### Study material

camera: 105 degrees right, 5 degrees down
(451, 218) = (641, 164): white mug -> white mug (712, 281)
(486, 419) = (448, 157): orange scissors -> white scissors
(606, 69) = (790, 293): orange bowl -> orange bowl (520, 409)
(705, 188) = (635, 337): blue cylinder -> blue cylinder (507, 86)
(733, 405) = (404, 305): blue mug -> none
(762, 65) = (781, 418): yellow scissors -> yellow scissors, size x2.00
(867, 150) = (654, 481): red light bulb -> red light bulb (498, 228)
--
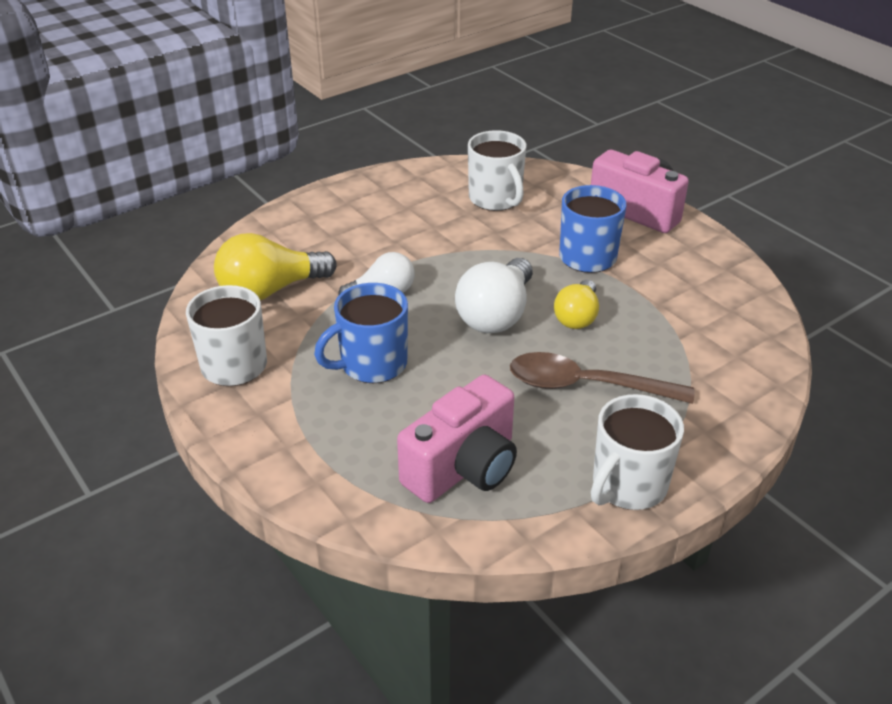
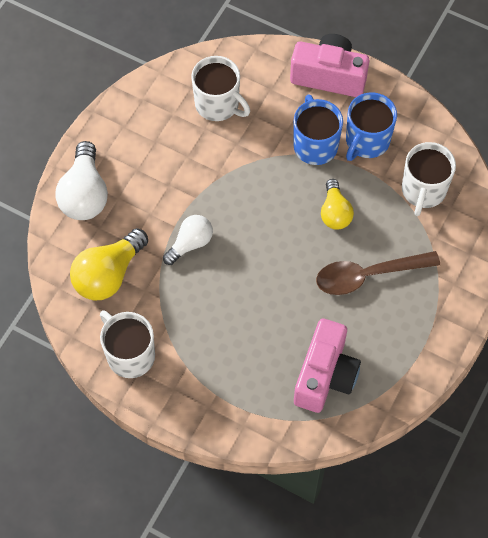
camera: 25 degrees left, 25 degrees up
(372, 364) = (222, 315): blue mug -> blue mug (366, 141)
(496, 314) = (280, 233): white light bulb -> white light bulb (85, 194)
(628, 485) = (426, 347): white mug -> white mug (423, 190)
--
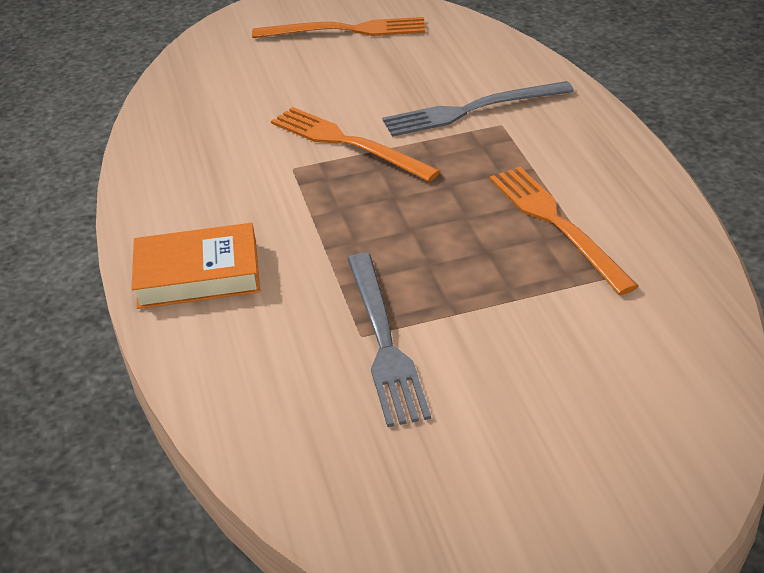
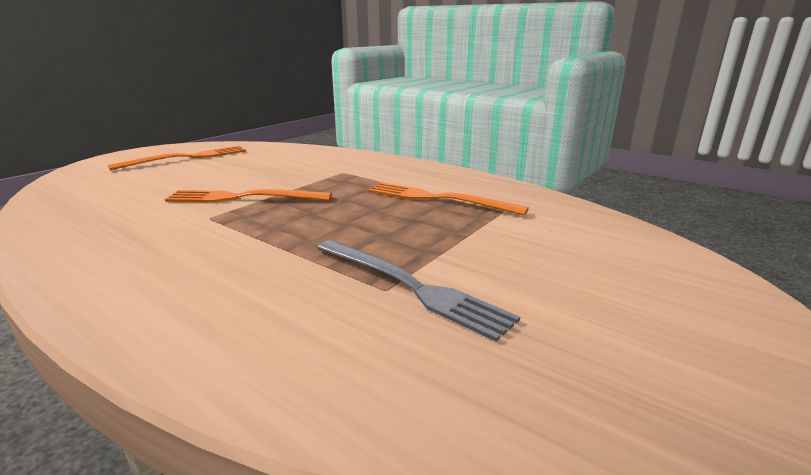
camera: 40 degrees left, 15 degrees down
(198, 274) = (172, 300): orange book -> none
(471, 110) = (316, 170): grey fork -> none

### What to work on
Everything above from the line containing "camera: 105 degrees right, 5 degrees down" down to the line containing "(867, 150) = (654, 481): red" should be copied exactly, both end lines included, and nothing else.

### Solution
camera: 105 degrees right, 5 degrees down
(451, 218) = (641, 164): white mug -> white mug (712, 281)
(486, 419) = (448, 157): orange scissors -> white scissors
(606, 69) = (790, 293): orange bowl -> orange bowl (520, 409)
(705, 188) = (635, 337): blue cylinder -> blue cylinder (507, 86)
(733, 405) = (404, 305): blue mug -> none
(762, 65) = (781, 418): yellow scissors -> yellow scissors, size x2.00
(867, 150) = (654, 481): red light bulb -> red light bulb (498, 228)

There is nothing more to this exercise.